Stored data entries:
+--

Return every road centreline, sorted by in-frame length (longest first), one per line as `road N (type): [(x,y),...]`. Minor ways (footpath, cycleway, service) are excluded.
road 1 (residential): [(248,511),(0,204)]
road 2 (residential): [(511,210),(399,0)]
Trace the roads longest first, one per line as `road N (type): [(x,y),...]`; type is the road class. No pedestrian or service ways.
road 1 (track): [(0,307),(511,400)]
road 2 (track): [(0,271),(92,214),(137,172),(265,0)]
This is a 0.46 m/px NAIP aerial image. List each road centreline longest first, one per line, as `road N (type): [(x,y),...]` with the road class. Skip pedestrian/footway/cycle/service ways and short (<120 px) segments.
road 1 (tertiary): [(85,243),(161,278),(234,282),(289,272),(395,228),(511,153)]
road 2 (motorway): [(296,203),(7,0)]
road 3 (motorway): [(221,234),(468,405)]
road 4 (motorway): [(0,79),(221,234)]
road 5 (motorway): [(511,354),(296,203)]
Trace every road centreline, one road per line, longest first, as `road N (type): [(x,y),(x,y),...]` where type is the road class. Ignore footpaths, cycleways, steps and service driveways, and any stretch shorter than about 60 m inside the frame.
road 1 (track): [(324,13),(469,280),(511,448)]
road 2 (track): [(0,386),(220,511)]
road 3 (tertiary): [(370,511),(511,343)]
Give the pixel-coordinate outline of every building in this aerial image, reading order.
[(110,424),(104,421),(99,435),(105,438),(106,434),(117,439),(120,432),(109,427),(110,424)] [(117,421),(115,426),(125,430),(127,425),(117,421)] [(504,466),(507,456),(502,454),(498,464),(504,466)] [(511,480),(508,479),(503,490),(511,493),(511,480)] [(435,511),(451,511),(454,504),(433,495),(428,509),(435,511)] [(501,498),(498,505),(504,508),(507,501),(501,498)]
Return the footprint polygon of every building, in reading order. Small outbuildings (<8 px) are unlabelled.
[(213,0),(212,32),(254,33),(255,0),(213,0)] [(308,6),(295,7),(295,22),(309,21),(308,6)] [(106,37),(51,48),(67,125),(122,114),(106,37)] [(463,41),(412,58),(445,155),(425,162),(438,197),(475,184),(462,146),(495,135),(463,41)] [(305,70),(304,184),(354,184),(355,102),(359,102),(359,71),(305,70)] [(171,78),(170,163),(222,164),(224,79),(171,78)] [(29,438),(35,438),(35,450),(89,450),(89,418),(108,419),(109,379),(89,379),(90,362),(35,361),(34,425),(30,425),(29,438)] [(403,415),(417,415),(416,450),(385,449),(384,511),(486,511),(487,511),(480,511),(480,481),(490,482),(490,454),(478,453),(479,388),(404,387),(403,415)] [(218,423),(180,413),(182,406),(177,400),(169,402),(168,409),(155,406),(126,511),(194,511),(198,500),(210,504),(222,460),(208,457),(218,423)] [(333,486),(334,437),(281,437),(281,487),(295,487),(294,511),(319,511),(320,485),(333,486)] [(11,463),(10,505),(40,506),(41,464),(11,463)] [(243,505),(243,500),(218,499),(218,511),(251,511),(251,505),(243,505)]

+--

● REQUIREMENT:
Reproduce each of the items above line for line, without changing anything.

● TASK RESPONSE:
Return every road centreline, sorted by in-frame length (longest first), one per line as `road N (type): [(x,y),...]`. Minor ways (footpath, cycleway, service) are excluded.
road 1 (residential): [(248,511),(0,204)]
road 2 (residential): [(511,210),(399,0)]
Trace the roads longest first, one per line as `road N (type): [(x,y),...]`; type is the road class. No pedestrian or service ways.
road 1 (track): [(0,307),(511,400)]
road 2 (track): [(0,271),(92,214),(137,172),(265,0)]
This is a 0.46 m/px NAIP aerial image. List each road centreline longest first, one per line, as `road N (type): [(x,y),...]` with the road class. Skip pedestrian/footway/cycle/service ways and short (<120 px) segments.
road 1 (tertiary): [(85,243),(161,278),(234,282),(289,272),(395,228),(511,153)]
road 2 (motorway): [(296,203),(7,0)]
road 3 (motorway): [(221,234),(468,405)]
road 4 (motorway): [(0,79),(221,234)]
road 5 (motorway): [(511,354),(296,203)]
Trace every road centreline, one road per line, longest first, as `road N (type): [(x,y),(x,y),...]` where type is the road class. Ignore footpaths, cycleways, steps and service driveways, and any stretch shorter than about 60 m inside the frame.
road 1 (track): [(324,13),(469,280),(511,448)]
road 2 (track): [(0,386),(220,511)]
road 3 (tertiary): [(370,511),(511,343)]
Give the pixel-coordinate outline of every building in this aerial image, reading order.
[(110,424),(104,421),(99,435),(105,438),(106,434),(117,439),(120,432),(109,427),(110,424)] [(117,421),(115,426),(125,430),(127,425),(117,421)] [(504,466),(507,456),(502,454),(498,464),(504,466)] [(511,480),(508,479),(503,490),(511,493),(511,480)] [(435,511),(451,511),(454,504),(433,495),(428,509),(435,511)] [(501,498),(498,505),(504,508),(507,501),(501,498)]
Return the footprint polygon of every building, in reading order. Small outbuildings (<8 px) are unlabelled.
[(213,0),(212,32),(254,33),(255,0),(213,0)] [(308,6),(295,7),(295,22),(309,21),(308,6)] [(106,37),(51,48),(67,125),(122,114),(106,37)] [(463,41),(412,58),(445,155),(425,162),(438,197),(475,184),(462,146),(495,135),(463,41)] [(305,70),(304,184),(354,184),(355,102),(359,102),(359,71),(305,70)] [(171,78),(170,163),(222,164),(224,79),(171,78)] [(29,438),(35,438),(35,450),(89,450),(89,418),(108,419),(109,379),(89,379),(90,362),(35,361),(34,425),(30,425),(29,438)] [(403,415),(417,415),(416,450),(385,449),(384,511),(486,511),(487,511),(480,511),(480,481),(490,482),(490,454),(478,453),(479,388),(404,387),(403,415)] [(218,423),(180,413),(182,406),(177,400),(169,402),(168,409),(155,406),(126,511),(194,511),(198,500),(210,504),(222,460),(208,457),(218,423)] [(333,486),(334,437),(281,437),(281,487),(295,487),(294,511),(319,511),(320,485),(333,486)] [(11,463),(10,505),(40,506),(41,464),(11,463)] [(243,505),(243,500),(218,499),(218,511),(251,511),(251,505),(243,505)]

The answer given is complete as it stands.